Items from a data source
::::
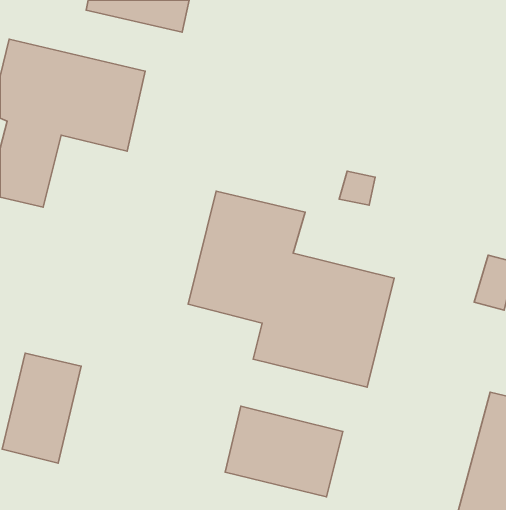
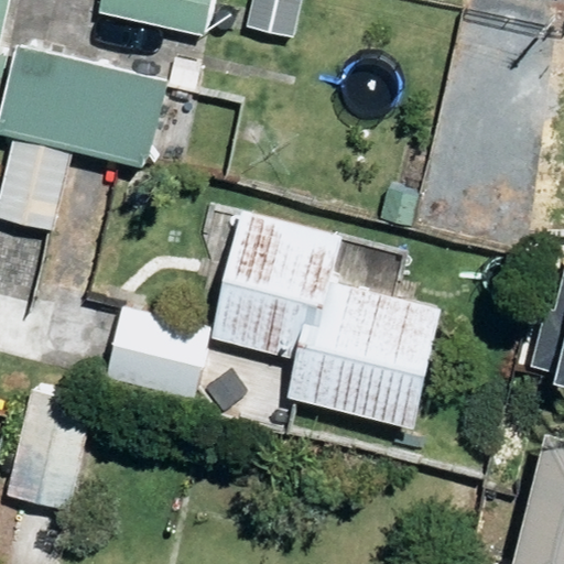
building: none -> [105,305,209,400]
building: [225,406,343,497] -> none

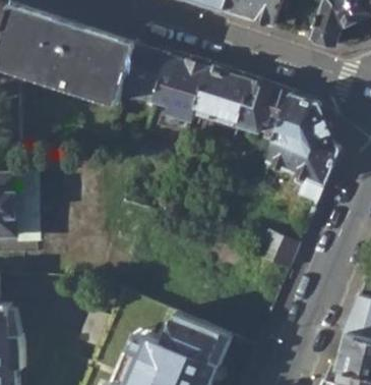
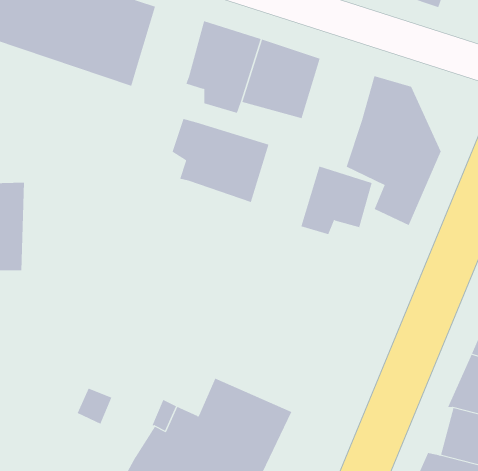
building: [120,44,167,95] -> none
building: [238,81,290,131] -> [301,166,372,235]
building: none -> [172,118,269,203]
building: [258,232,298,268] -> none

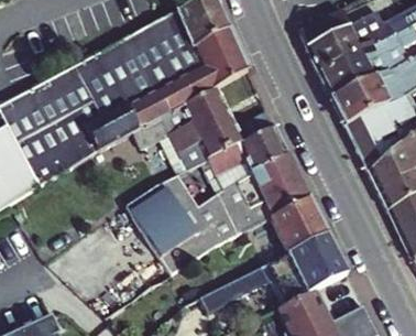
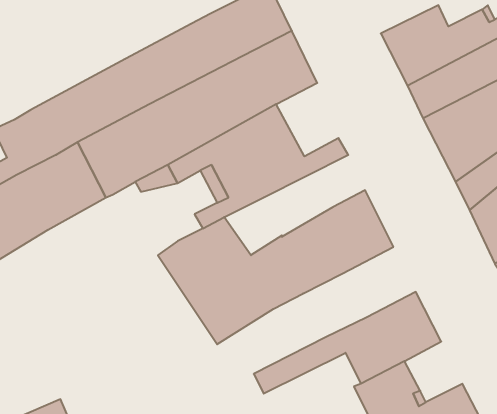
building: [209,126,288,189] -> none
building: [271,197,328,252] -> none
::::
Task statement
Search the entries for the word "none" and pick out every line that holds it.

Solution for this exercise
building: none -> [105,305,209,400]
building: [225,406,343,497] -> none
building: [120,44,167,95] -> none
building: none -> [172,118,269,203]
building: [258,232,298,268] -> none
building: [209,126,288,189] -> none
building: [271,197,328,252] -> none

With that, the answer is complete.